# GIVEN INFORMATION
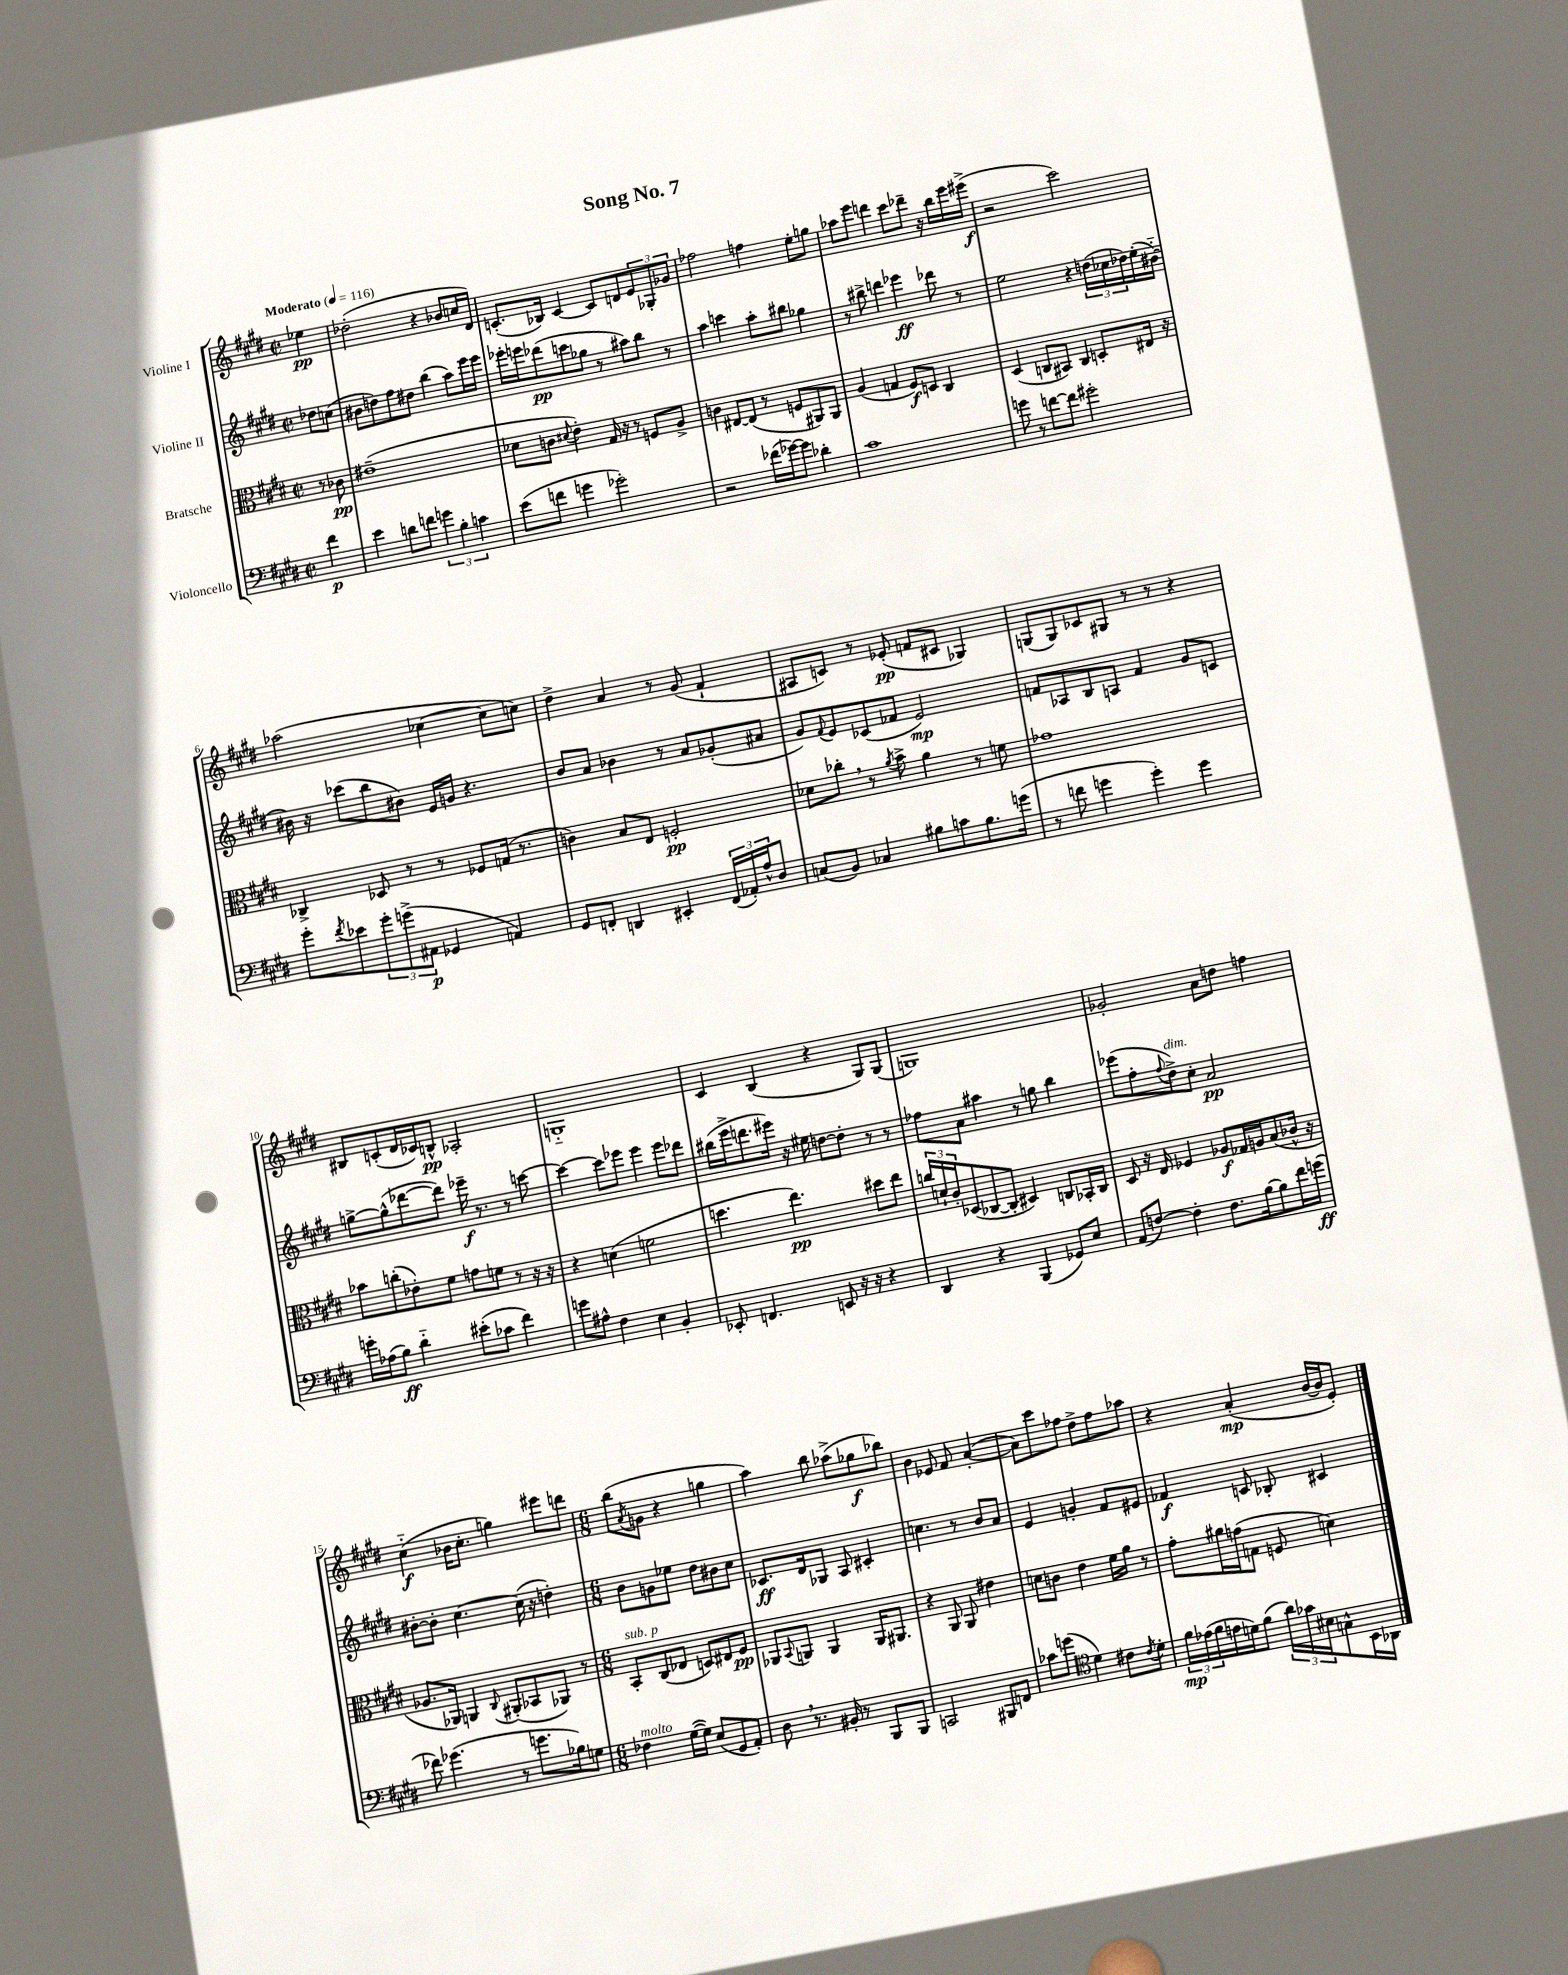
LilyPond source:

\header { title = "Song No. 7" }
<<
\new StaffGroup <<
\new Staff = "s0" \with { instrumentName = "Violine I" } {
    \clef treble \key e \major \defaultTimeSignature \time 2/2 \partial 4 \tempo "Moderato" 4 = 116
    ees''4\pp |
    des''2-.( r4 bes'8 c''16 dis'16) |
    c'8.-.( bes16) c'4~ c'8 d'8 \tuplet 3/2 { e'8 ges8-. ges'8 } |
    fes''2 f''4 e''8-. g''8 |
    aes''8 e'''8 d'''4 cis'''8 des'''8-- r16 b''16 e'''16 eis'''16->\f( |
    r2 cis'''2) |
    aes''2( ces''4~ ces''8 c''8) |
    dis''4-> a'4 r8 gis'8( fis'4-! |
    ais8 c'8) r8 ees'8-.\pp( f'8 cis'8 ges4) |
    g8( g8) ces'8 gis8 r8 r8 r4 |
    bis8 c'8-.( dis'16 ces'16) b8-^\pp aes2-. |
    g1-_ |
    cis'4 b4( r4 gis8) gis8( |
    g1) |
    ges'2-. a'8 d''8 f''4 |
    cis''4-_\f( bes'16 cis''8.-. g''4) eis'''8 d'''8 |
    \numericTimeSignature \time 6/8 b''8( \acciaccatura { a'8 } g'8 r4 g''4 |
    a''4) b''8 aes''8->( ges''8\f bes''8) |
    b'4 ees'8 fis'8 a'4~-.( |
    a'8) cis'''8 fes''8 dis''8-> fes''8 aes''8 |
    r4 a'4-.\mp( b'16~ b'16 e'8-.) \bar "|." |
}
\new Staff = "s1" \with { instrumentName = "Violine II" } {
    \clef treble \key e \major \defaultTimeSignature \time 2/2 \partial 4
    des''8 c''8( |
    bis'8 d''8) fis''8 dis''8 b''4( a''8) e'''16 e'''16 |
    ees'''16-. e'''16 des'''8\pp( c'''8 ges''8 r8 ais''8) b''8 r8 |
    a''4 c'''4 a''8-. bis''8 ges''4 |
    r8 bis''8-> d'''4 ees'''4\ff des'''8 r8 |
    e''2 r4 \tuplet 3/2 { d''16( ces''16 des''16) } e''16-.( bis'16~-_) |
    bis'16 r16 ces'''8( b''8 bis'8) e'16 g'16 r4. |
    b'8 a'8 bes'4 r8 a'8 ges'8-.( ais'8 |
    gis'8) \appoggiatura { fis'8 } e'8 ces'8( fes'8 e'2\mp) |
    f'8 aes8 b8 a8 f'4 gis'8 c'8 |
    g''8~-> g''8-^( des'''8~ des'''8) ees'''16--\f r8. r8 c'''8~ |
    c'''4~ c'''8 ees'''8 ees'''4 ees'''8 des'''8 |
    bis''16( e'''16-> d'''8. eis'''16) r16 eis''16 d''8~ d''8-. r8 r8 |
    fes''8 a'8 ais''4 r8 g''8 b''4 |
    ees'''8( fis''8-. \appoggiatura { fis''8 } dis''8->^\markup { \italic "dim." }) cis''8-. a'2\pp |
    bis'8~-. bis'8-. cis''4.~ cis''16( r16 d''4-.) |
    \numericTimeSignature \time 6/8 b'8 g'8 ees''8 dis''8 bis'8 cis''8 |
    ces'8.\ff dis'16 ges8 a8 cis'4-. |
    c''4. r8 b'8 a'8 |
    e'4 g'4-. fis'8 eis'8 |
    fes'4\f c'8 bes8-. cis'4 \bar "|." |
}
\new Staff = "s2" \with { instrumentName = "Bratsche" } {
    \clef alto \key e \major \defaultTimeSignature \time 2/2 \partial 4
    r8 ces'8\pp |
    eis'1--( |
    des'8 c'8 \appoggiatura { dis'8 } e'4-.) gis16 r16 r8 f8 a8-> |
    c'4 eis8~ eis8( r8 f8 ais,8) ais,8 |
    a4( g4 fis8\f) d8 cis4 |
    dis4( c8 bis,8) c4 d8-. eis16 r16 |
    ces4-> des8 r8 r8 fes8 g16( r8. |
    c'4) b8 e8 f2-.\pp |
    des'8 ces''8-. \breathe r8 \acciaccatura { a'8 } b'8-> a'4 r8 f'8 |
    ges'1 |
    bes'8 c''8-.( ees'8-.) fis'8 g'8 f'8 r8 r16 r16 |
    r4 d'4( f'2 |
    d''4. e''4.\pp) dis''8 e''8 |
    \tuplet 3/2 { c''16 d'16-! cis'16-. } des8( ces8~ ces8-. dis4) c8 bes,16-. c16 |
    dis8 r16 e16 fes4 aes8\f ges16 a16 b8( ces'16-^ r16 |
    aes8. aes,16) a,4 \appoggiatura { cis8 } ais,8-.( bes,8 aes,8) r8 |
    \numericTimeSignature \time 6/8 b,8-.^\markup { \italic "sub. p" } cis8( ees8 d8) eis8 fis8\pp |
    aes,8 \appoggiatura { b,8 } a,8 a,4 a,16 ais,8. |
    r4 a,8 a,8 eis'4 |
    d'8 c'8 e'4 fis'16 a'16 r8 |
    gis'8-. ais'16 g'16( g8 f8 d'4) \bar "|." |
}
\new Staff = "s3" \with { instrumentName = "Violoncello" } {
    \clef bass \key e \major \defaultTimeSignature \time 2/2 \partial 4
    fis'4\p |
    e'4 d'8 f'8 \tuplet 3/2 { g'4 b4-. c'4 } |
    e'8( f'8 g'4 ges'2-.) |
    r2 fes'16( ges'16~) ges'8 des'4-. |
    cis'1 |
    g'8 r8 f'8~ f'8 gis'2-. |
    gis'8-. \acciaccatura { fis'8 } ees'8 \tuplet 3/2 { gis'8-. g'8->( ais,8\p } ges,4 a,4) |
    gis,8 f,8-. d,4 eis,4-. \tuplet 3/2 { f,16( aes,16-.) a16-^ } dis8 |
    c8( b,8) ces4 bis8 c'8 bis8. g'16( |
    r8 f'8 g'4 g'4-.) g'4 |
    g'16-. aes16( b8\ff) dis'4-_ eis'8-.( ces'8 fis'4) |
    g'8 ais8-^ fis4 e4 b,4-. |
    ees,8-. f,4. e,8 r16 r16 r4 |
    dis,4 r4 b,,4( ges,8) e8 |
    a,8( f8~) f4-. f8. b16~ b8 fis'16 g'16\ff( |
    fes'8) ges'4.( r8 g'8. bes16) g8 |
    \numericTimeSignature \time 6/8 fes4^\markup { \italic "molto" } gis16~( gis16) e8( gis,8 a,8-.) |
    dis8 \breathe r8. bis,16-. r8 b,,8 b,,8 |
    c,2 bis,,8 f,8 |
    ces'8 g'8( \clef tenor dis'4) cis'8 \acciaccatura { cis'8 } dis'8-. |
    \tuplet 3/2 { fis'16\mp ees'16( fis'16 } e'16 d'16) fis'8( \tuplet 3/2 { a'16) ges'16 bis16 } g8-^ b,16 aes,16 \bar "|." |
}
>>
>>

# WHAT IS ASKED
Find every line in the entries above that contains the string "italic" and copy each one out. Case counts.

# ANSWER FOR THIS EXERCISE
    ees'''8( fis''8-. \appoggiatura { fis''8 } dis''8->^\markup { \italic "dim." }) cis''8-. a'2\pp |
    \numericTimeSignature \time 6/8 b,8-.^\markup { \italic "sub. p" } cis8( ees8 d8) eis8 fis8\pp |
    \numericTimeSignature \time 6/8 fes4^\markup { \italic "molto" } gis16~( gis16) e8( gis,8 a,8-.) |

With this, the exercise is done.